TASK OBJECTIVE -
What you return should match the material below line for line, except that no image appears in it.

DATA SECTION -
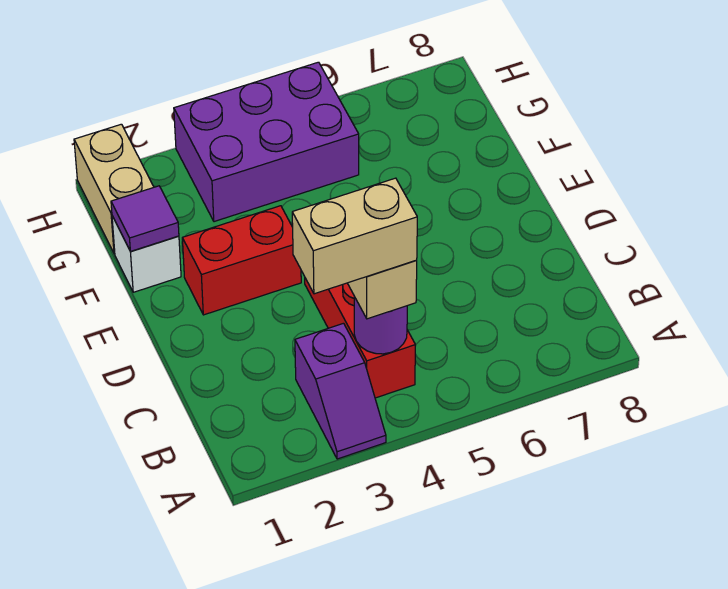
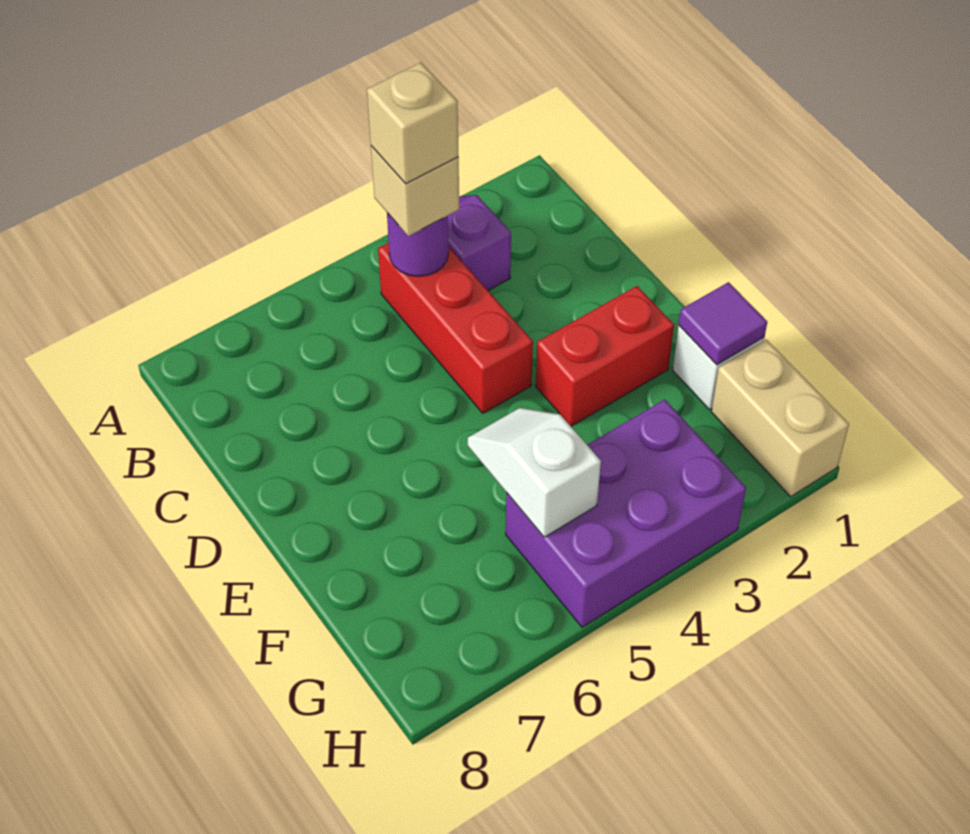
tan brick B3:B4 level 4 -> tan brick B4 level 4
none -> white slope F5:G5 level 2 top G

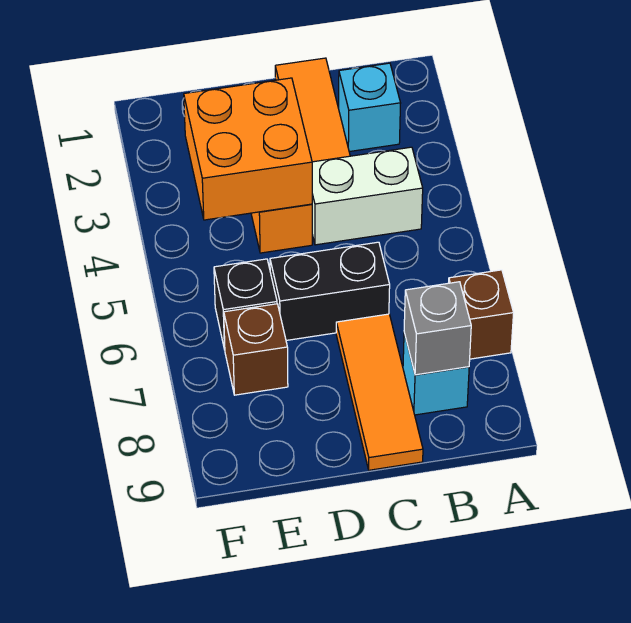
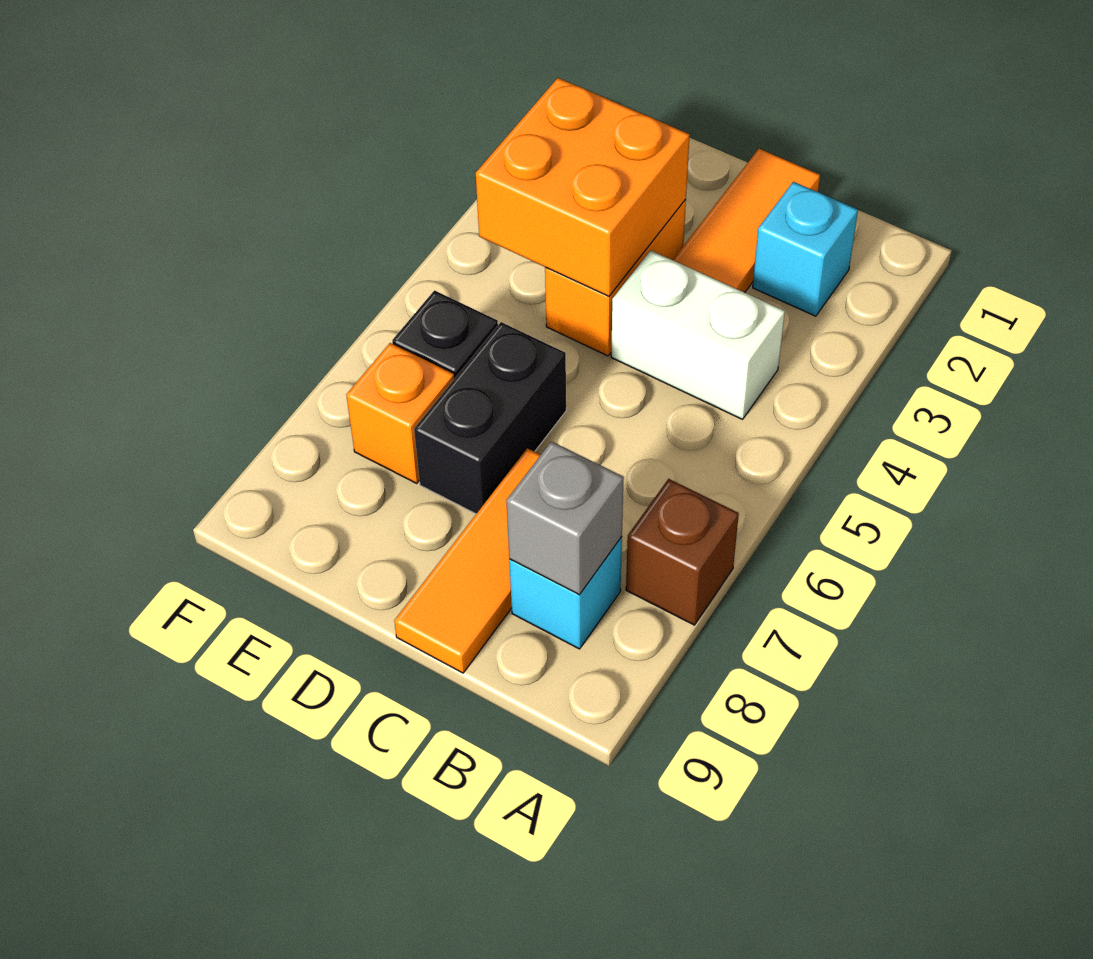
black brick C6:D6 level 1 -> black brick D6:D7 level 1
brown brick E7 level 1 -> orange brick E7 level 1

ANSWER SECTION -
tan brick B3:B4 level 4 -> tan brick B4 level 4
none -> white slope F5:G5 level 2 top G

black brick C6:D6 level 1 -> black brick D6:D7 level 1
brown brick E7 level 1 -> orange brick E7 level 1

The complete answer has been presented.